====== The data

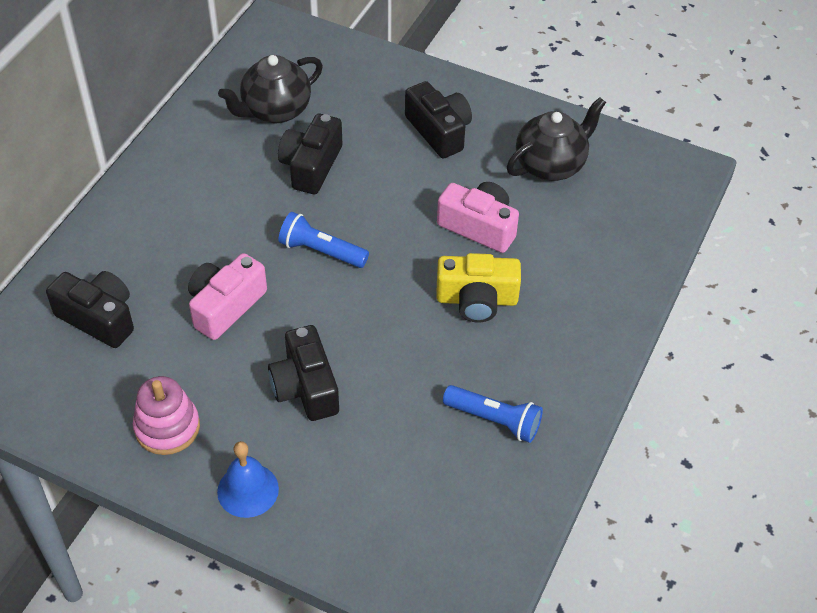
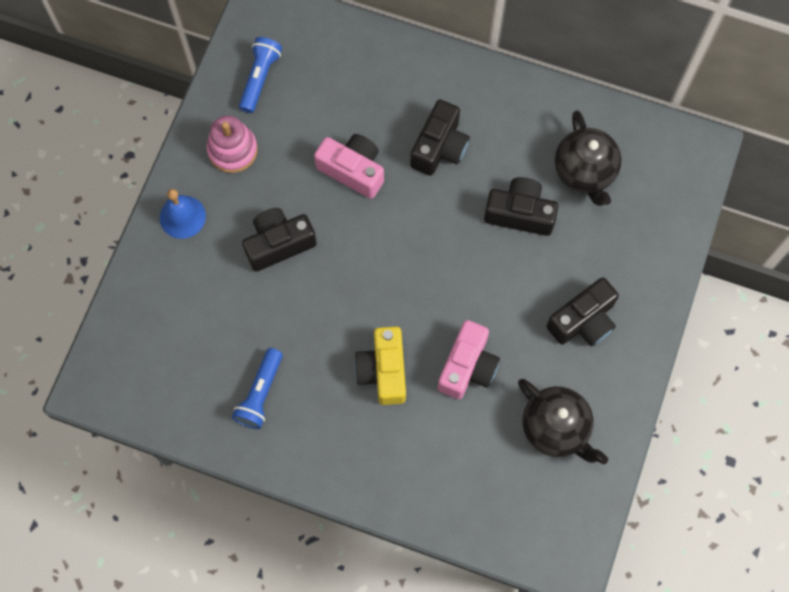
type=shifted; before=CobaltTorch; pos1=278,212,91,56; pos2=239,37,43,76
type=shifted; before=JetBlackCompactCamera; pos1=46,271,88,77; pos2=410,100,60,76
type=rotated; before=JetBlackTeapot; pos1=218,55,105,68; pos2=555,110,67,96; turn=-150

============

(How to complete this task):
Set the listing down verbatim, excluding pictures.

(Solution):
type=shifted; before=CobaltTorch; pos1=278,212,91,56; pos2=239,37,43,76
type=shifted; before=JetBlackCompactCamera; pos1=46,271,88,77; pos2=410,100,60,76
type=rotated; before=JetBlackTeapot; pos1=218,55,105,68; pos2=555,110,67,96; turn=-150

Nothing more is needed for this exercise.